PROBLEM STATEMENT — From top to bottom, write out the listing exactly and skip every picture.

RECORD EXTRACTS —
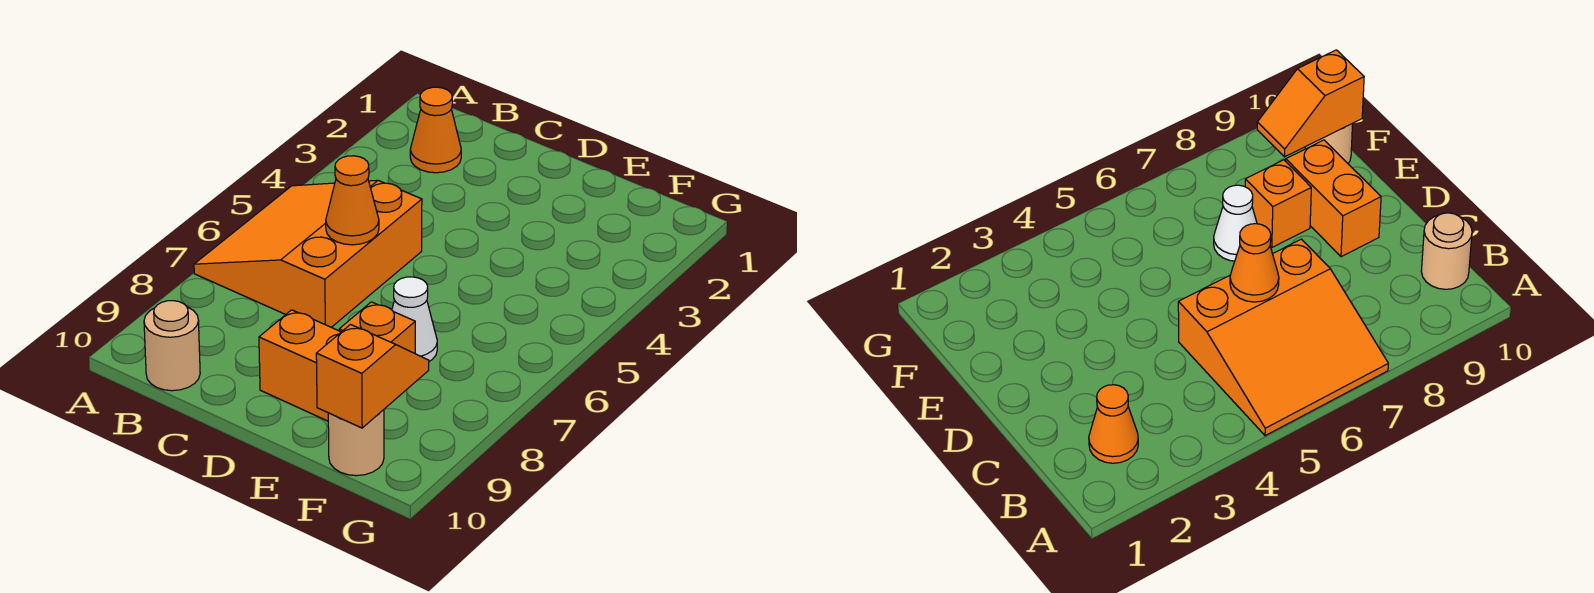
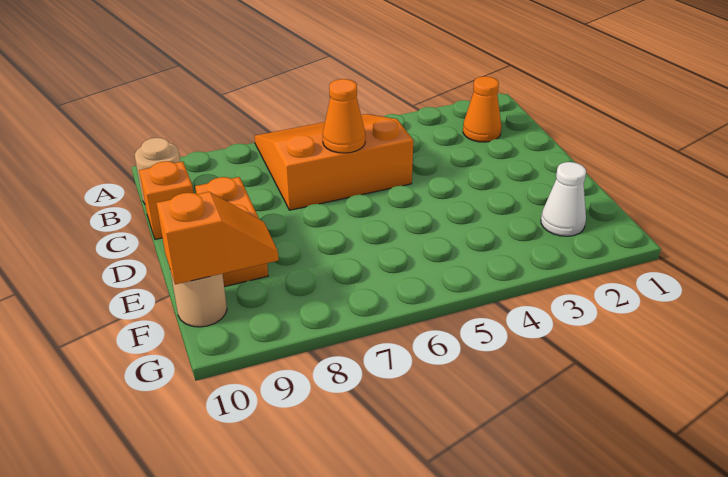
white cone E7 level 1 -> white cone F2 level 1
orange brick E8 level 1 -> orange brick C10 level 1

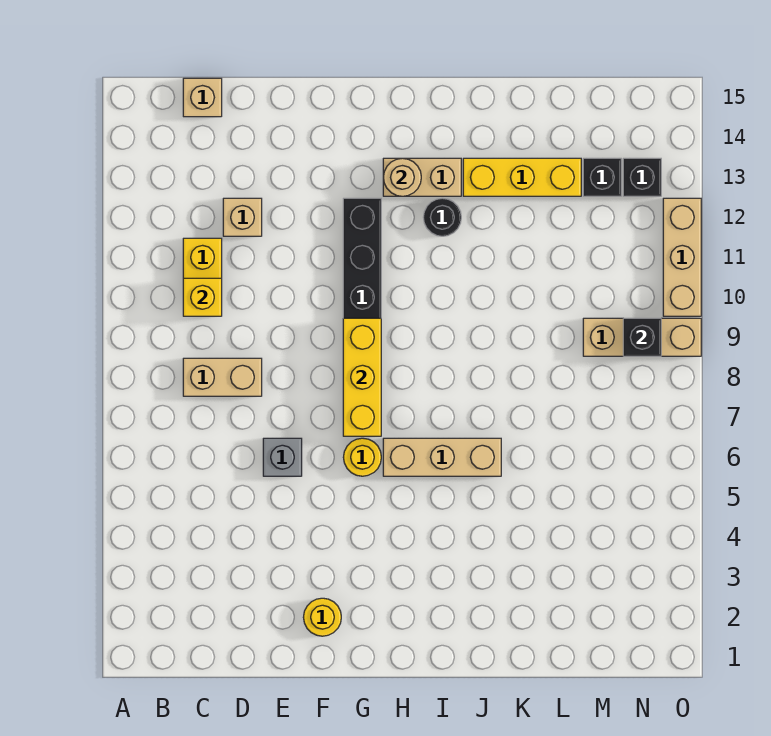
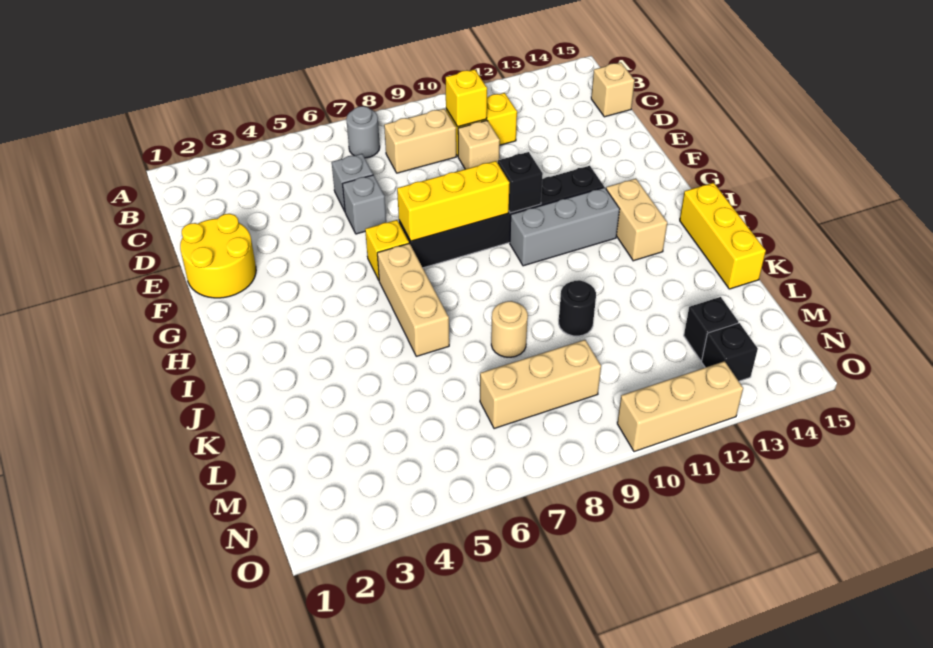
none -> grey round brick B7 level 1
tan brick C8:D8 level 1 -> tan brick C8:C9 level 1
none -> grey brick D6 level 1
tan brick D12 level 1 -> tan brick D10 level 1
yellow round brick F2 level 1 -> yellow round brick E1:F2 level 1
yellow round brick G6 level 1 -> yellow brick G6 level 1
none -> grey brick H10:H12 level 1
tan round brick H13 level 2 -> tan round brick K8 level 1
black round brick I12 level 1 -> black round brick K10 level 1
yellow brick J13:L13 level 1 -> yellow brick I15:K15 level 1
tan brick M9:O9 level 1 -> tan brick M7:M9 level 1
black brick N9 level 2 -> black brick G10 level 2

TASK OUTPUT —
white cone E7 level 1 -> white cone F2 level 1
orange brick E8 level 1 -> orange brick C10 level 1

none -> grey round brick B7 level 1
tan brick C8:D8 level 1 -> tan brick C8:C9 level 1
none -> grey brick D6 level 1
tan brick D12 level 1 -> tan brick D10 level 1
yellow round brick F2 level 1 -> yellow round brick E1:F2 level 1
yellow round brick G6 level 1 -> yellow brick G6 level 1
none -> grey brick H10:H12 level 1
tan round brick H13 level 2 -> tan round brick K8 level 1
black round brick I12 level 1 -> black round brick K10 level 1
yellow brick J13:L13 level 1 -> yellow brick I15:K15 level 1
tan brick M9:O9 level 1 -> tan brick M7:M9 level 1
black brick N9 level 2 -> black brick G10 level 2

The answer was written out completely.